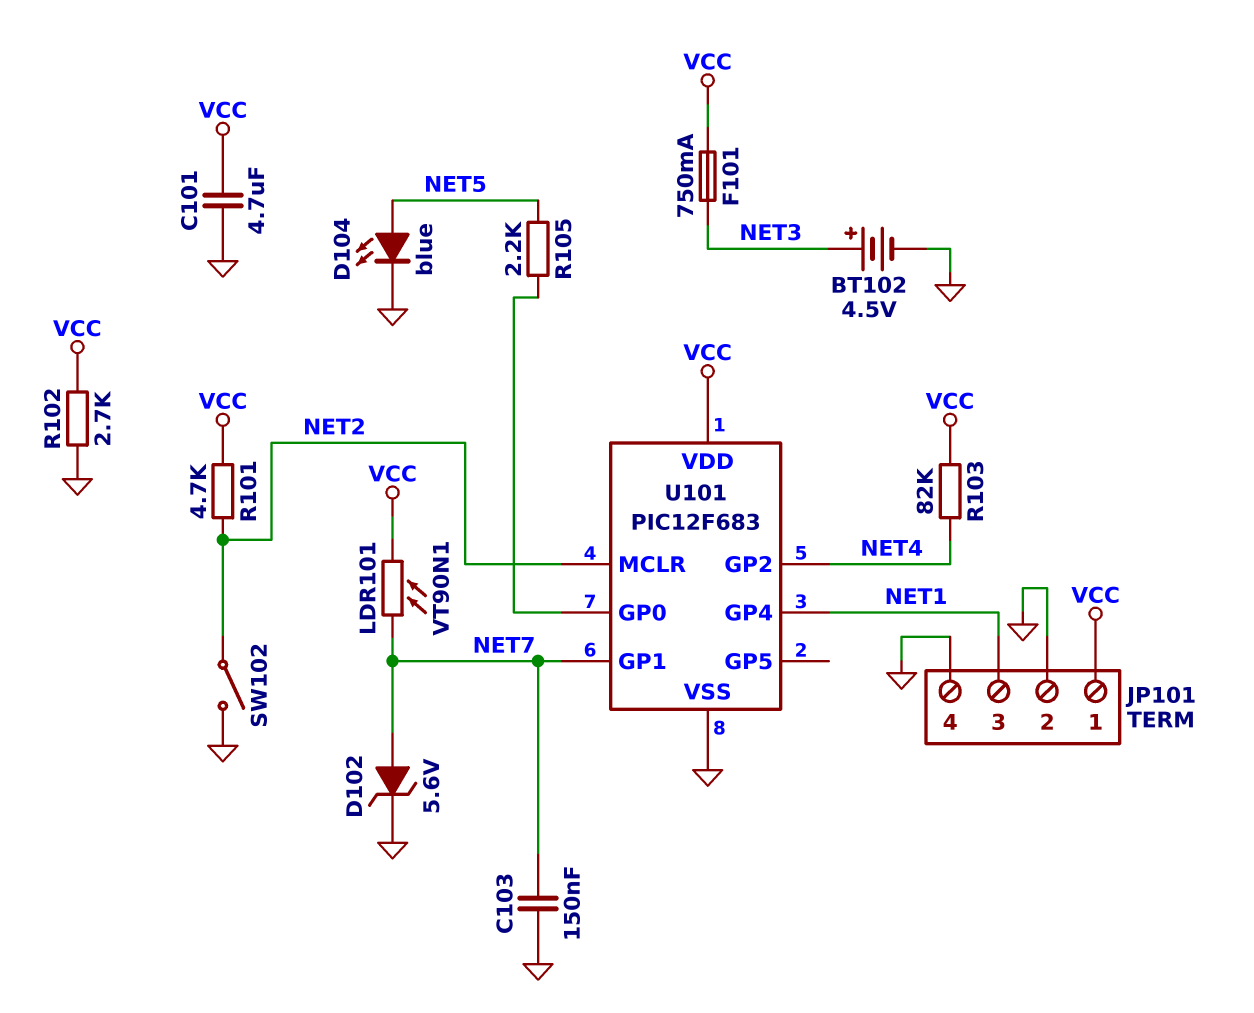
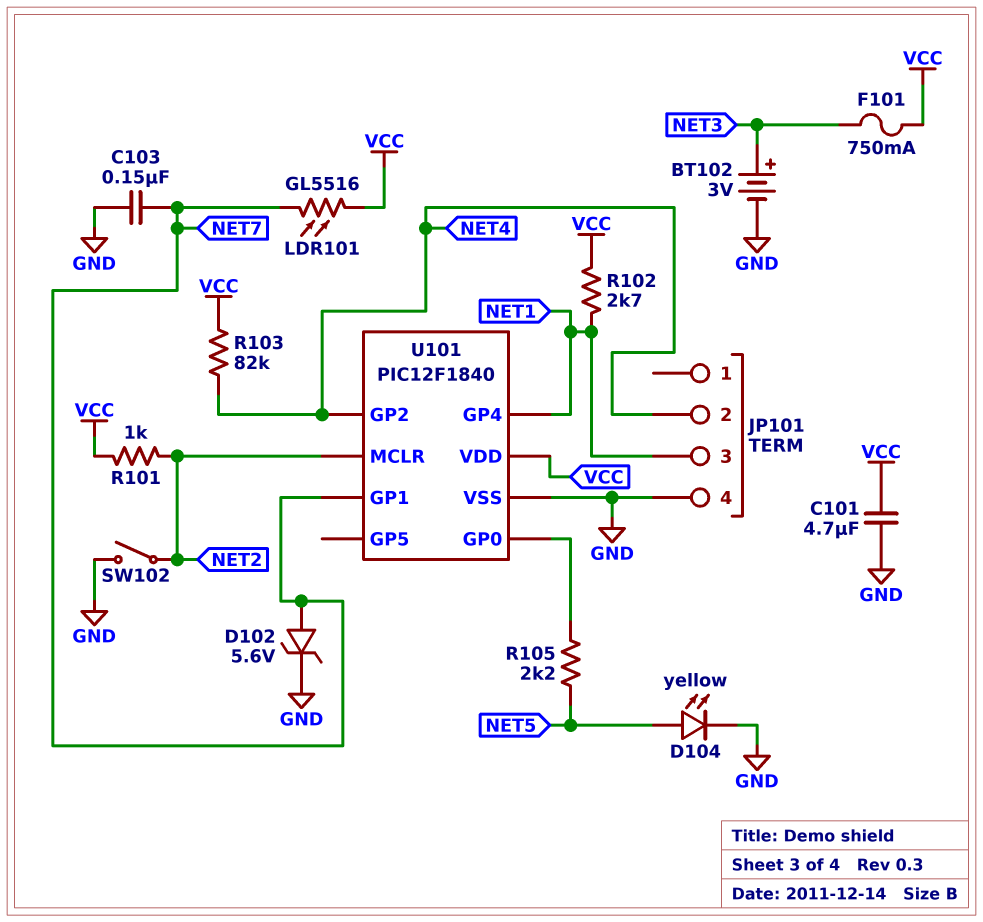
BT102: 4.5V (plus NET3, minus GND) -> 3V (plus NET3, minus GND)
D104: LED blue (A NET5, K GND) -> LED yellow (A NET5, K GND)
JP101 pin 1: VCC -> none
JP101 pin 2: GND -> NET4
LDR101: VT90N1 (NET7, VCC) -> GL5516 (NET7, VCC)
R101: 4.7k (NET2, VCC) -> 1k (NET2, VCC)
R102: 2.7k (GND, VCC) -> 2.7k (NET1, VCC)
U101: PIC12F683 -> PIC12F1840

> WORK ITEM:
Set down every entry exactly as it appears, but skip the pictures.

> EXERCISE RESULT:
BT102: 4.5V (plus NET3, minus GND) -> 3V (plus NET3, minus GND)
D104: LED blue (A NET5, K GND) -> LED yellow (A NET5, K GND)
JP101 pin 1: VCC -> none
JP101 pin 2: GND -> NET4
LDR101: VT90N1 (NET7, VCC) -> GL5516 (NET7, VCC)
R101: 4.7k (NET2, VCC) -> 1k (NET2, VCC)
R102: 2.7k (GND, VCC) -> 2.7k (NET1, VCC)
U101: PIC12F683 -> PIC12F1840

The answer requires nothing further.